Exercise data START
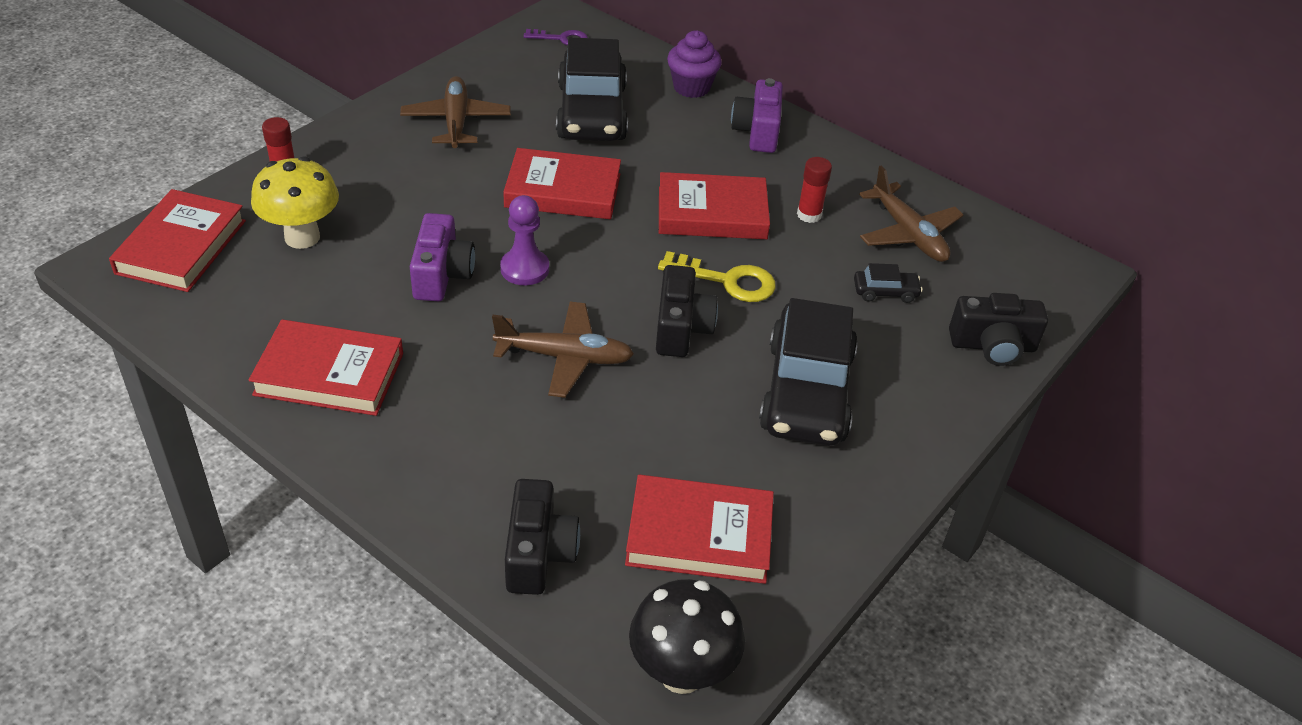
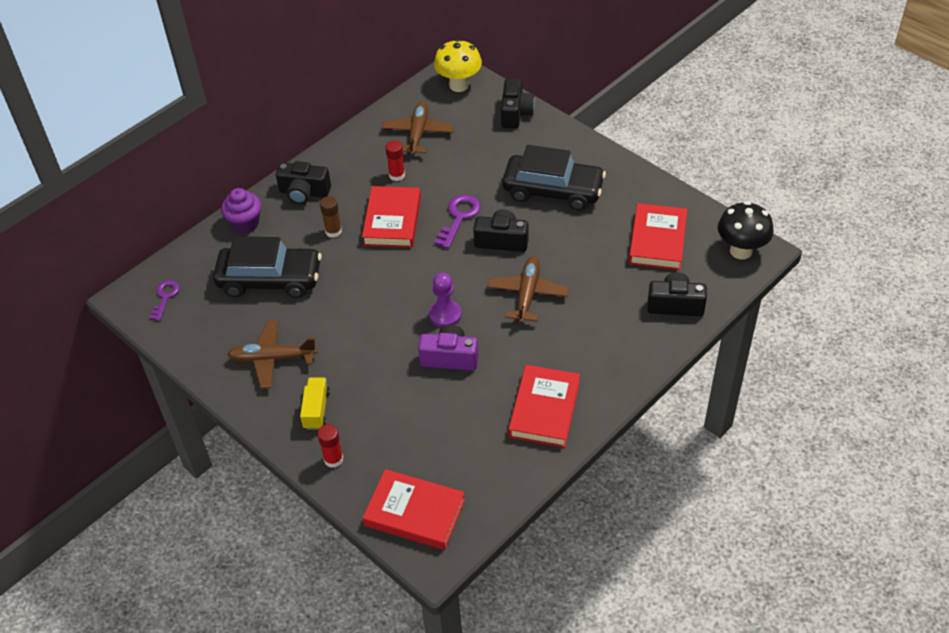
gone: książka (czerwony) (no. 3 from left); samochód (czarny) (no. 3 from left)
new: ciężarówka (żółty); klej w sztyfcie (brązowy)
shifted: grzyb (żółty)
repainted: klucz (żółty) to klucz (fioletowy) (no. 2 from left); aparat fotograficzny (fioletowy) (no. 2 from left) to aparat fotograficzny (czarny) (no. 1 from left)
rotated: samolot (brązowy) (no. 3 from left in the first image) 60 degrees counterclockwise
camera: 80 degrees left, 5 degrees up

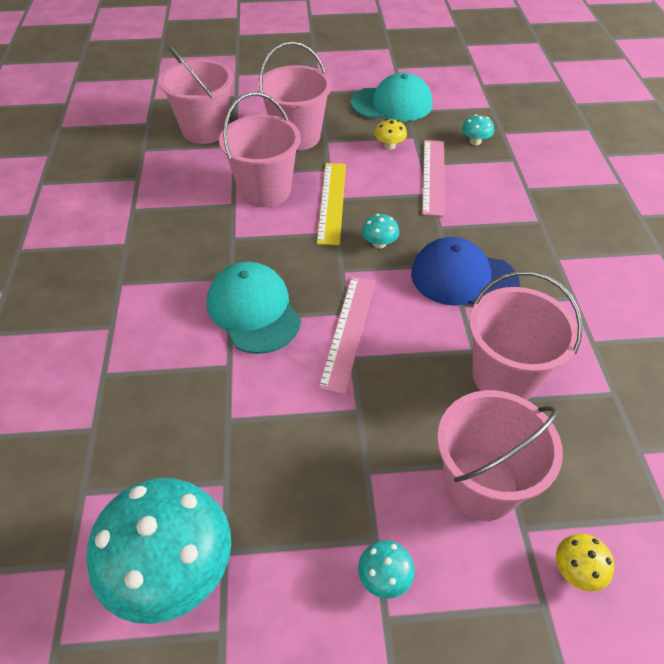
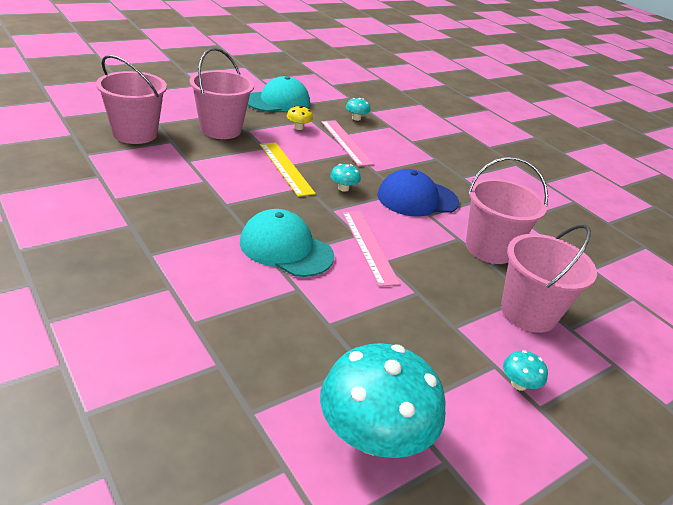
gone: wiadro (różowy) (no. 2 from left); grzyb (żółty) (no. 2 from left)
camera: 35 degrees left, 15 degrees down

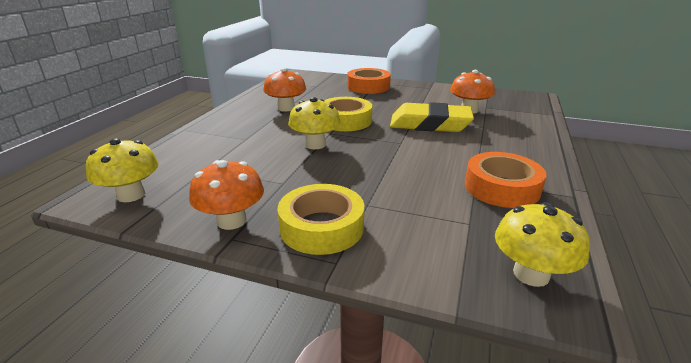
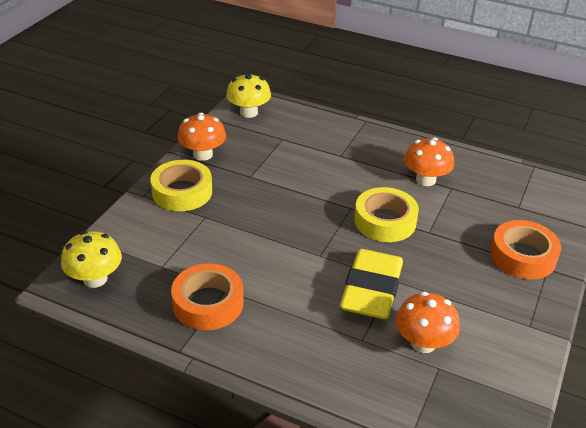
gone: grzyb (żółty) (no. 2 from left)
camera: 95 degrees right, 10 degrees up

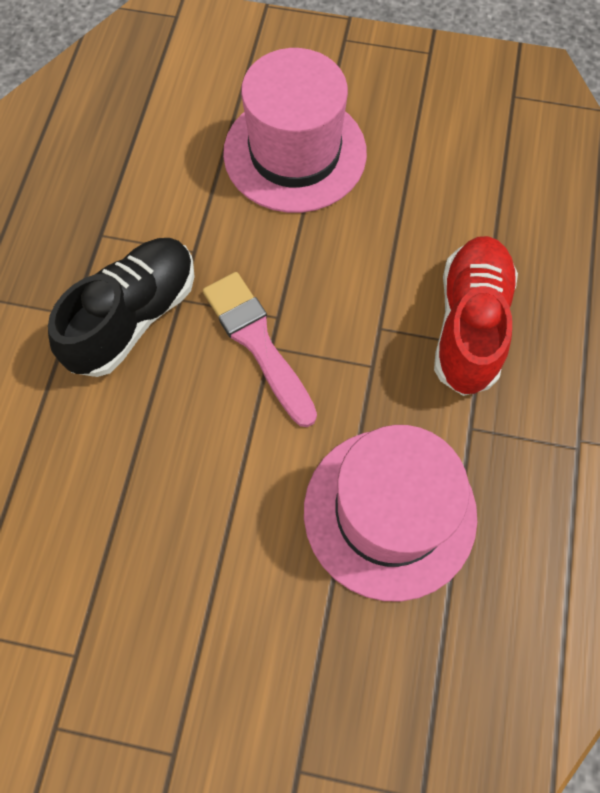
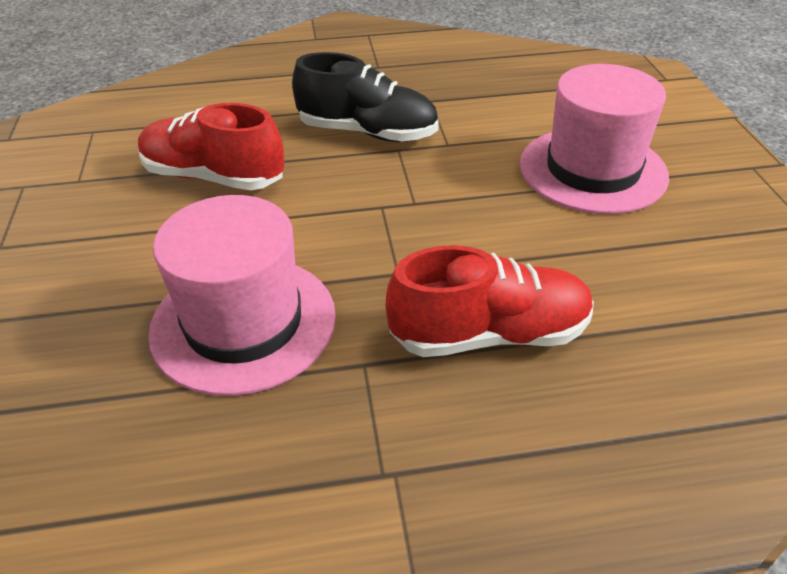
gone: pędzel (różowy)
new: but (czerwony) (no. 1 from left)
camera: 70 degrees right, 25 degrees down

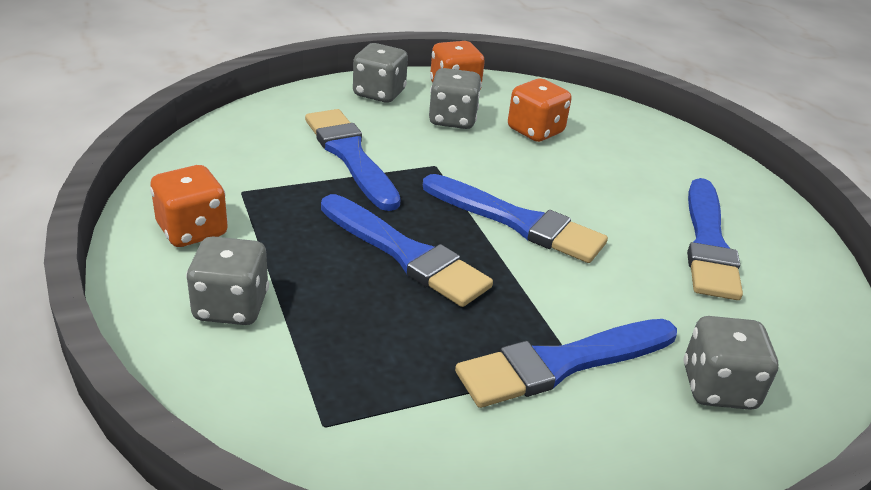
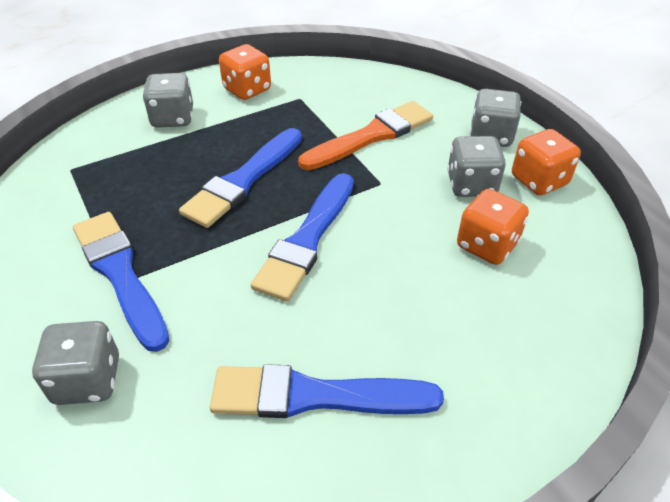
repainted: pędzel (niebieski) (no. 1 from left) to pędzel (pomarańczowy)
camera: 85 degrees right, 10 degrees up

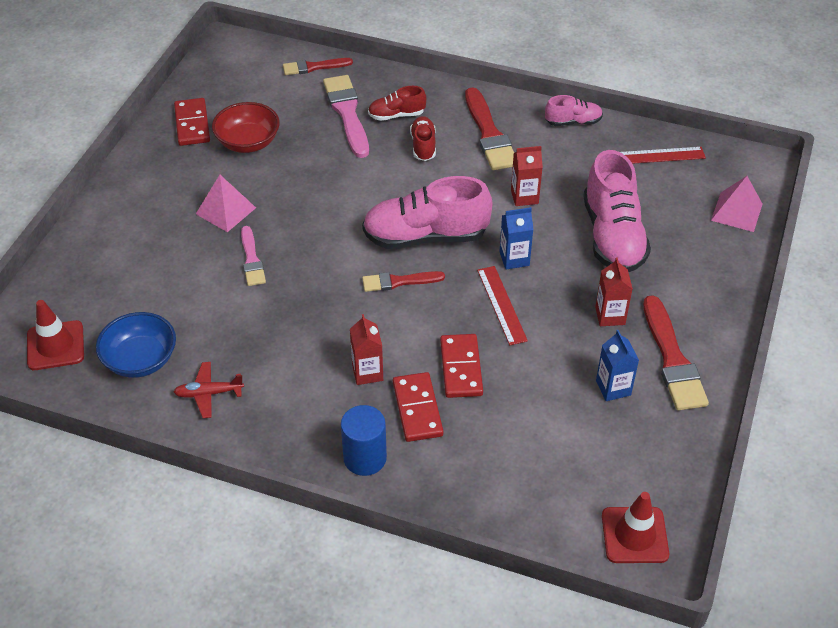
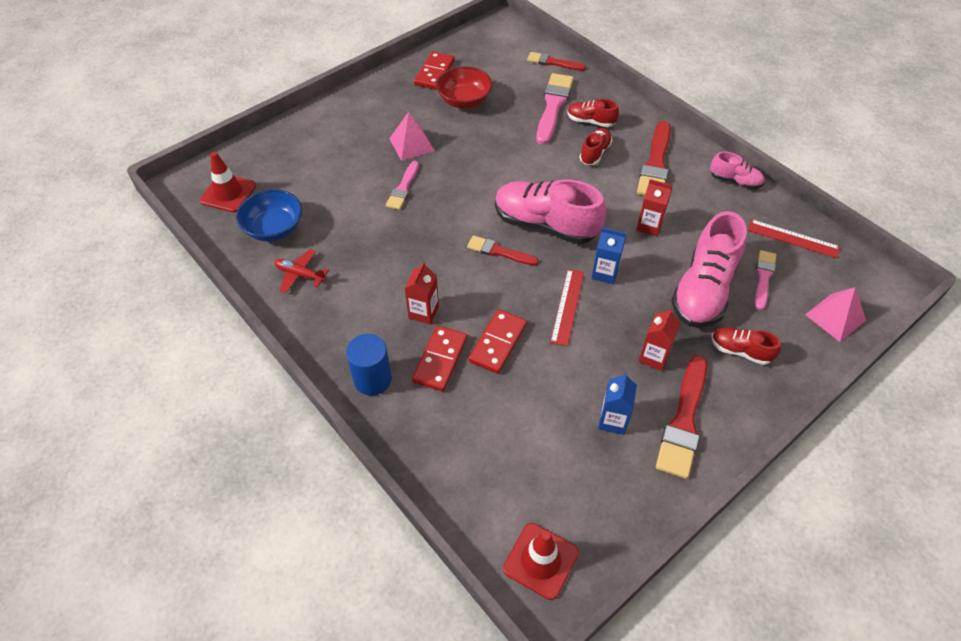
new: but (czerwony) (no. 3 from left); pędzel (różowy) (no. 3 from left)
camera: 30 degrees right, 5 degrees up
Exercise data END
## Work required
Set down every record exactly, without the pictures.

## Result
gone: książka (czerwony) (no. 3 from left); samochód (czarny) (no. 3 from left)
new: ciężarówka (żółty); klej w sztyfcie (brązowy)
shifted: grzyb (żółty)
repainted: klucz (żółty) to klucz (fioletowy) (no. 2 from left); aparat fotograficzny (fioletowy) (no. 2 from left) to aparat fotograficzny (czarny) (no. 1 from left)
rotated: samolot (brązowy) (no. 3 from left in the first image) 60 degrees counterclockwise
camera: 80 degrees left, 5 degrees up

gone: wiadro (różowy) (no. 2 from left); grzyb (żółty) (no. 2 from left)
camera: 35 degrees left, 15 degrees down

gone: grzyb (żółty) (no. 2 from left)
camera: 95 degrees right, 10 degrees up

gone: pędzel (różowy)
new: but (czerwony) (no. 1 from left)
camera: 70 degrees right, 25 degrees down

repainted: pędzel (niebieski) (no. 1 from left) to pędzel (pomarańczowy)
camera: 85 degrees right, 10 degrees up

new: but (czerwony) (no. 3 from left); pędzel (różowy) (no. 3 from left)
camera: 30 degrees right, 5 degrees up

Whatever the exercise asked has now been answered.